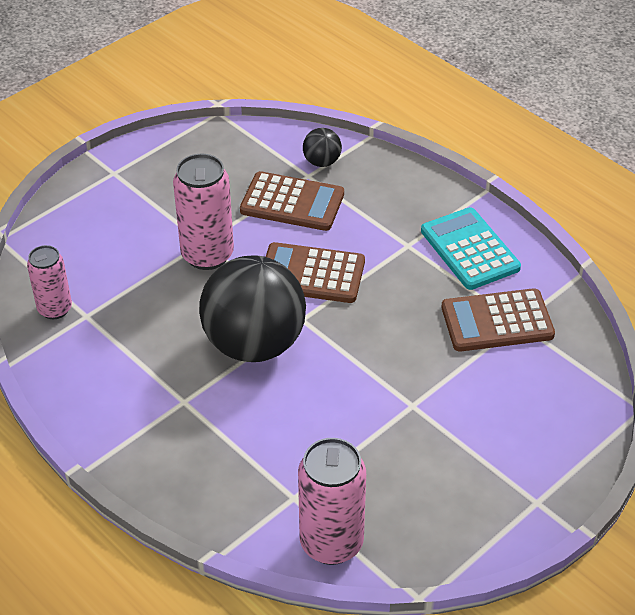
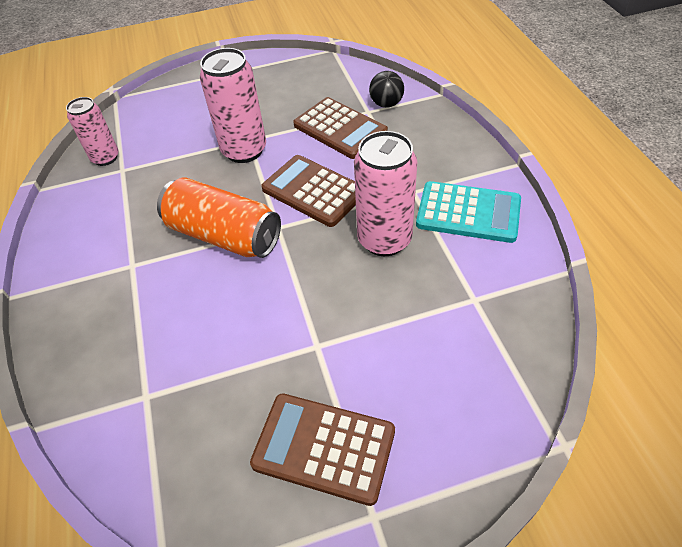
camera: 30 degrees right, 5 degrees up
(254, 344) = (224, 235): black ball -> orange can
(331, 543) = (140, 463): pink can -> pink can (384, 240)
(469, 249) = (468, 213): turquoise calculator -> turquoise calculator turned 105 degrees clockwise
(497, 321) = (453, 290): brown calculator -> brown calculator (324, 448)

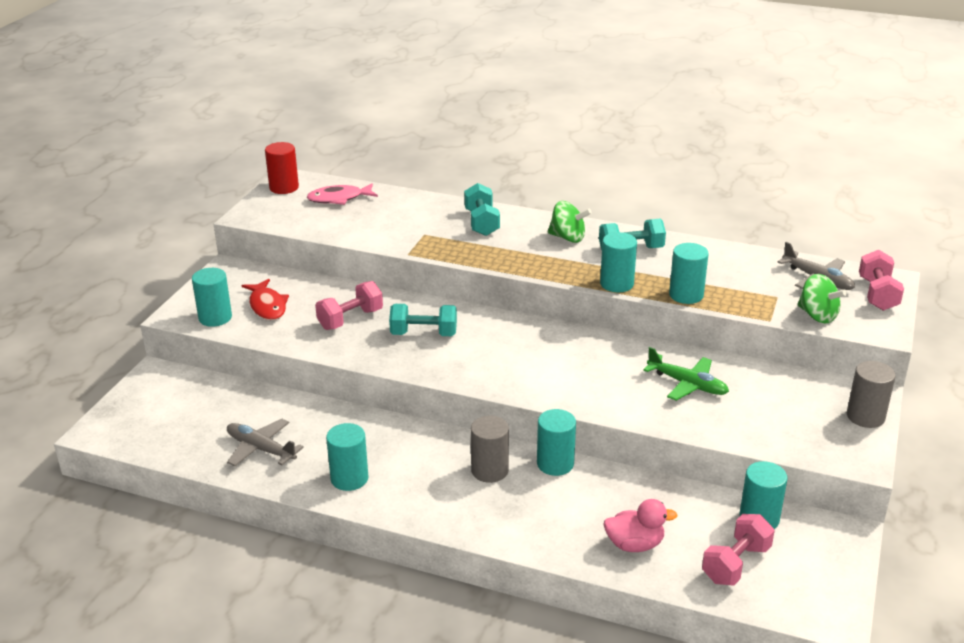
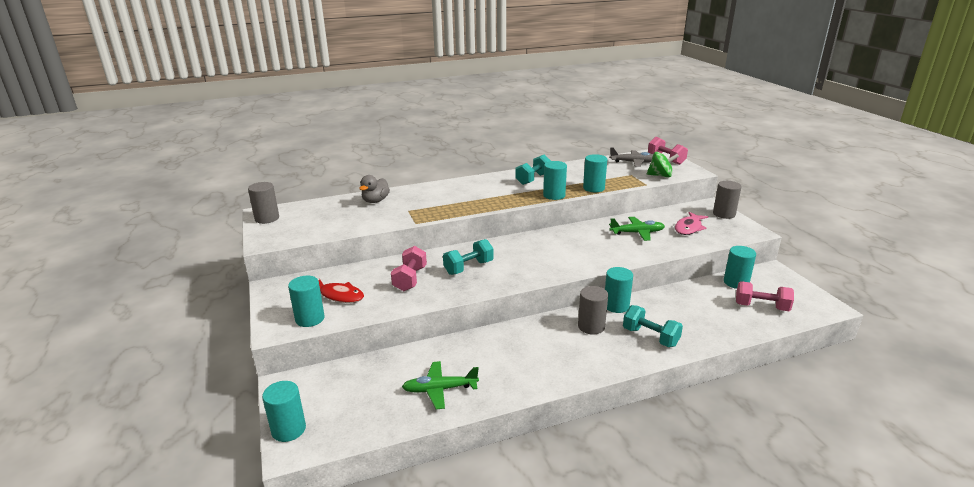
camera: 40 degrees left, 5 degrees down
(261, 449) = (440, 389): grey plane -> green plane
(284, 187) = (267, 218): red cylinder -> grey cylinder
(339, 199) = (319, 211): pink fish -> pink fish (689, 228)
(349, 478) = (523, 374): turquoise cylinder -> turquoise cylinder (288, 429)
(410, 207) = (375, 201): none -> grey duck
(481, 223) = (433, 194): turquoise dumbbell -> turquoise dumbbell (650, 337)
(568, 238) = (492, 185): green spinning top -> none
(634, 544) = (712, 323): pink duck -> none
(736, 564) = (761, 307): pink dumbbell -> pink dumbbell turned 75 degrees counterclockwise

EXERCISE REQUIREMENTS:
Give back the whole listing as it stands, minus its pictures.

YOUR RESPONSE:
camera: 30 degrees right, 5 degrees up
(254, 344) = (224, 235): black ball -> orange can
(331, 543) = (140, 463): pink can -> pink can (384, 240)
(469, 249) = (468, 213): turquoise calculator -> turquoise calculator turned 105 degrees clockwise
(497, 321) = (453, 290): brown calculator -> brown calculator (324, 448)

camera: 40 degrees left, 5 degrees down
(261, 449) = (440, 389): grey plane -> green plane
(284, 187) = (267, 218): red cylinder -> grey cylinder
(339, 199) = (319, 211): pink fish -> pink fish (689, 228)
(349, 478) = (523, 374): turquoise cylinder -> turquoise cylinder (288, 429)
(410, 207) = (375, 201): none -> grey duck
(481, 223) = (433, 194): turquoise dumbbell -> turquoise dumbbell (650, 337)
(568, 238) = (492, 185): green spinning top -> none
(634, 544) = (712, 323): pink duck -> none
(736, 564) = (761, 307): pink dumbbell -> pink dumbbell turned 75 degrees counterclockwise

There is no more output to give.